WHAT IS BEING ASKED: A single number is expected: the count of lines in the records below that contain "white".

********

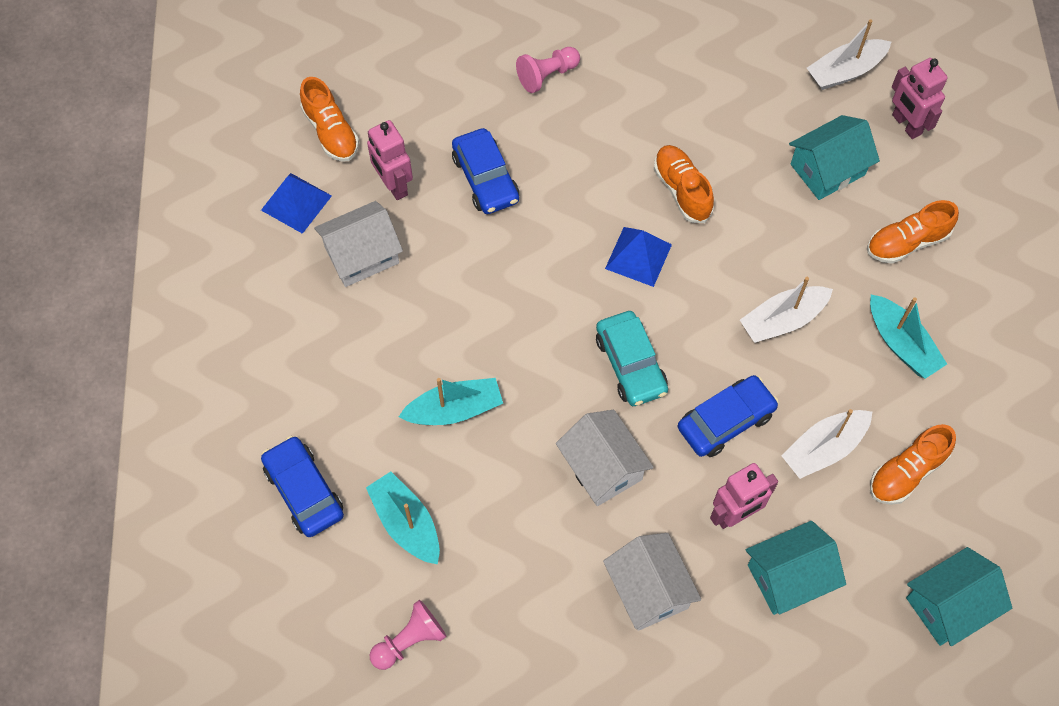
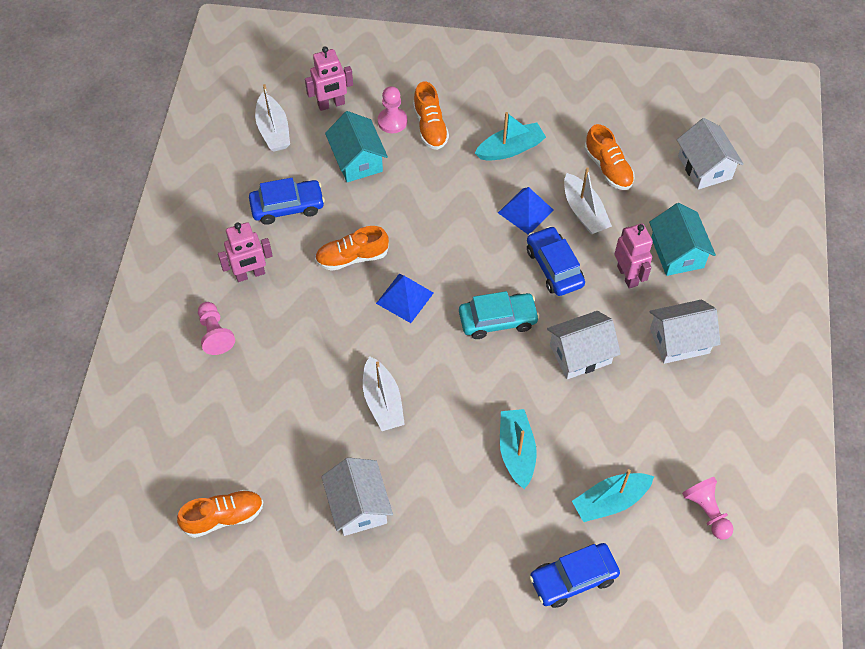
camera: 80 degrees left, 5 degrees down
blue pyramid [261,173,332,234] -> blue pyramid moved to [498,187,554,234]
pink robot [367,120,413,200] -> pink robot moved to [218,222,273,282]
blue car [452,128,519,214] -> blue car moved to [249,178,325,225]
white boat [740,277,833,343] -> white boat moved to [363,356,405,431]
turquoise house [906,547,1012,646] -> white house [677,118,744,189]
none -> pink pawn [378,86,407,133]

********

WORKED SOLUTION: 2